## [Dataset records]
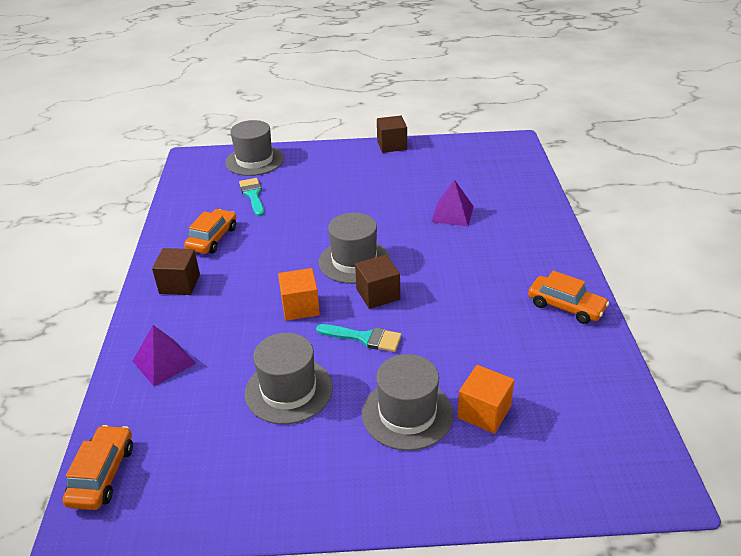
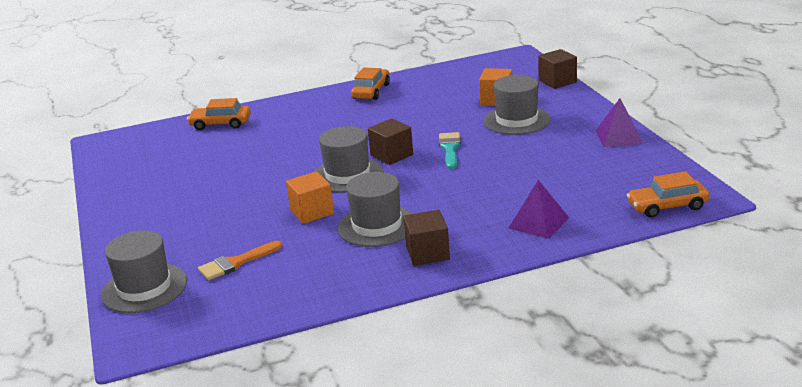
camera: 105 degrees left, 10 degrees down
(212, 238) = (337, 260): orange car -> orange car (220, 124)
(253, 195) = (236, 263): turquoise brush -> orange brush
(288, 390) = (527, 162): grey hat -> grey hat (377, 226)
(300, 307) = (427, 183): orange cube -> orange cube (312, 212)
(392, 145) = (104, 204): brown cube -> brown cube (557, 81)
(452, 214) = (252, 148): purple pyramid -> purple pyramid (619, 136)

## [Directions for this task]
Exactly as written, give the line containing "(212, 238) = (337, 260): orange" and all remaining lines of the records.

## [Answer to this problem]
(212, 238) = (337, 260): orange car -> orange car (220, 124)
(253, 195) = (236, 263): turquoise brush -> orange brush
(288, 390) = (527, 162): grey hat -> grey hat (377, 226)
(300, 307) = (427, 183): orange cube -> orange cube (312, 212)
(392, 145) = (104, 204): brown cube -> brown cube (557, 81)
(452, 214) = (252, 148): purple pyramid -> purple pyramid (619, 136)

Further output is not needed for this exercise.